--- EXERCISE ---
From the line that contains "J101 pin 1: GND -> N_13" through the line that contains "R10: none -> 820 (+5V, GND)", output every line of the listing below exactly and leave out all the rest.

^^^^

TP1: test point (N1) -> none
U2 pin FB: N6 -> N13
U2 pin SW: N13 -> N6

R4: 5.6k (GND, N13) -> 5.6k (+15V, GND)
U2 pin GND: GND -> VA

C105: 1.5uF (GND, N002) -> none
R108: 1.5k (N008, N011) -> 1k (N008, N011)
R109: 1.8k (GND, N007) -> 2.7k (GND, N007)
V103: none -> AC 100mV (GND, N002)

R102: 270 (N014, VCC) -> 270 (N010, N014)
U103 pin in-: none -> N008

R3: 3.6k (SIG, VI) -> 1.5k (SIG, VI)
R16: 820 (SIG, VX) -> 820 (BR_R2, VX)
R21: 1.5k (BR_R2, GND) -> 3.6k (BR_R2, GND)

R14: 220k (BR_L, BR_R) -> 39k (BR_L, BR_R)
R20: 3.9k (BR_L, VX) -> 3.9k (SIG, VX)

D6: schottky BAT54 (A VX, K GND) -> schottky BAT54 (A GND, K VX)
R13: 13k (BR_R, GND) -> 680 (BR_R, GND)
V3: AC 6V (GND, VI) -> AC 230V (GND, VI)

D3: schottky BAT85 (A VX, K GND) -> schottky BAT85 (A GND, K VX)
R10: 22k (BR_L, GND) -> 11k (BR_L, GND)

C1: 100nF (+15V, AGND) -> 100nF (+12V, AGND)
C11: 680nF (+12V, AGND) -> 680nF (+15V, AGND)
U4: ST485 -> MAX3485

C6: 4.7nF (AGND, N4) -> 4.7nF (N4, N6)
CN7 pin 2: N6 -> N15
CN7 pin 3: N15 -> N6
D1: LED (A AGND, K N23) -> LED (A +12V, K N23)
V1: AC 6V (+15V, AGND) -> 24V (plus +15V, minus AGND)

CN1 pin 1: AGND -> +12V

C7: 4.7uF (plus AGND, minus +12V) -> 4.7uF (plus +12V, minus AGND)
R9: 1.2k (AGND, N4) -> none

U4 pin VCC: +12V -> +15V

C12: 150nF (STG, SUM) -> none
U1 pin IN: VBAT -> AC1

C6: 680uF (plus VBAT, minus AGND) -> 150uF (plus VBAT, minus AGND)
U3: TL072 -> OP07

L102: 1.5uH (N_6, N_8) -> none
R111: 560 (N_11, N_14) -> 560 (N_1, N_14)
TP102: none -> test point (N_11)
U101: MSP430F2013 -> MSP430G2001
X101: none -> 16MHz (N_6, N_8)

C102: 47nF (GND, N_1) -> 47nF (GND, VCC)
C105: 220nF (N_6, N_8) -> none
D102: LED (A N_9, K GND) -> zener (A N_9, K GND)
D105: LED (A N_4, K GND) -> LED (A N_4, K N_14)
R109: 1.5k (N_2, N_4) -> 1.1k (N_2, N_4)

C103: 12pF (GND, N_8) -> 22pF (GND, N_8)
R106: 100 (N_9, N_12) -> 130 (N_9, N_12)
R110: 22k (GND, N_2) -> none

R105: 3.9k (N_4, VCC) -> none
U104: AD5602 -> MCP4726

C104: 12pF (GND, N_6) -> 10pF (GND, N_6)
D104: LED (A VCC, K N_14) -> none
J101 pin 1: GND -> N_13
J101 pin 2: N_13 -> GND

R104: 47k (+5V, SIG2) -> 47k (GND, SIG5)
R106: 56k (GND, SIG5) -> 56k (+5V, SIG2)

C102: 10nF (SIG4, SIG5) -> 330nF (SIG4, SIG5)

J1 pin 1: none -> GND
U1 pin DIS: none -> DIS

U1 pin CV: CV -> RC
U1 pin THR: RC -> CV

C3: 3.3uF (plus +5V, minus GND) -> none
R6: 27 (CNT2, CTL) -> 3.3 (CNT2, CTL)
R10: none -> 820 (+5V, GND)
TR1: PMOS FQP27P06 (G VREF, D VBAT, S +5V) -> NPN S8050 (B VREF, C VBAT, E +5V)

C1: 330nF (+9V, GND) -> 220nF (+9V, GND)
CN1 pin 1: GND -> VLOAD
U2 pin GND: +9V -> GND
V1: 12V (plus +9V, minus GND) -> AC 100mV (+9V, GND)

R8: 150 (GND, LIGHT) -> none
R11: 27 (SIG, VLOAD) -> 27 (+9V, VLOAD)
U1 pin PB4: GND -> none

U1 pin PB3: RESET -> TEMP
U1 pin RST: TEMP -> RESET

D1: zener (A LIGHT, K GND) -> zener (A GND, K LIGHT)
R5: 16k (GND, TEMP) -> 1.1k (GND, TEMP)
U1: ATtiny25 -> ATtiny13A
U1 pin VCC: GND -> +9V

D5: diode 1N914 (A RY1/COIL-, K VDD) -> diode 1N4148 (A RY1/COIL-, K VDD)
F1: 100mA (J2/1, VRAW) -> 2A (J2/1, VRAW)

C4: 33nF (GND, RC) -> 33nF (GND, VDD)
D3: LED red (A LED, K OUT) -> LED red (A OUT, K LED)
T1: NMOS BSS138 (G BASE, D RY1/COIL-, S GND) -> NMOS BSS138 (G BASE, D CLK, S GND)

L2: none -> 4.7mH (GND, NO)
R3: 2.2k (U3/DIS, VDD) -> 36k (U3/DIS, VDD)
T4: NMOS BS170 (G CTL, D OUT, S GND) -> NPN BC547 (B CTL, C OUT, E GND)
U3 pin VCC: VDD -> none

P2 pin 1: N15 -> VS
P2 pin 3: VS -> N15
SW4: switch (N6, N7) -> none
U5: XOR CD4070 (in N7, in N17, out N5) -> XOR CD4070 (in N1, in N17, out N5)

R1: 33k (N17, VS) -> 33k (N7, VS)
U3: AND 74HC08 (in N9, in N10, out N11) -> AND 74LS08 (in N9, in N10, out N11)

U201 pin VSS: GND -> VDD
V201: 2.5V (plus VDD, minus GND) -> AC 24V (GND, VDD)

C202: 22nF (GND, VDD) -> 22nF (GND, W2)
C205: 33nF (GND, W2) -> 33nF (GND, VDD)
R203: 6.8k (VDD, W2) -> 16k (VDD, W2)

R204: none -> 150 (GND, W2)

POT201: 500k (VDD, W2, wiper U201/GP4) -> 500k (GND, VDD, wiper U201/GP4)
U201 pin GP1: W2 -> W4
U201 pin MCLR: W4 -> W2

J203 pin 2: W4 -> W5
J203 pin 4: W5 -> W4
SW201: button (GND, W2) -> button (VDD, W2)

^^^^

--- RESPONSE TO THE TASK ---
J101 pin 1: GND -> N_13
J101 pin 2: N_13 -> GND

R104: 47k (+5V, SIG2) -> 47k (GND, SIG5)
R106: 56k (GND, SIG5) -> 56k (+5V, SIG2)

C102: 10nF (SIG4, SIG5) -> 330nF (SIG4, SIG5)

J1 pin 1: none -> GND
U1 pin DIS: none -> DIS

U1 pin CV: CV -> RC
U1 pin THR: RC -> CV

C3: 3.3uF (plus +5V, minus GND) -> none
R6: 27 (CNT2, CTL) -> 3.3 (CNT2, CTL)
R10: none -> 820 (+5V, GND)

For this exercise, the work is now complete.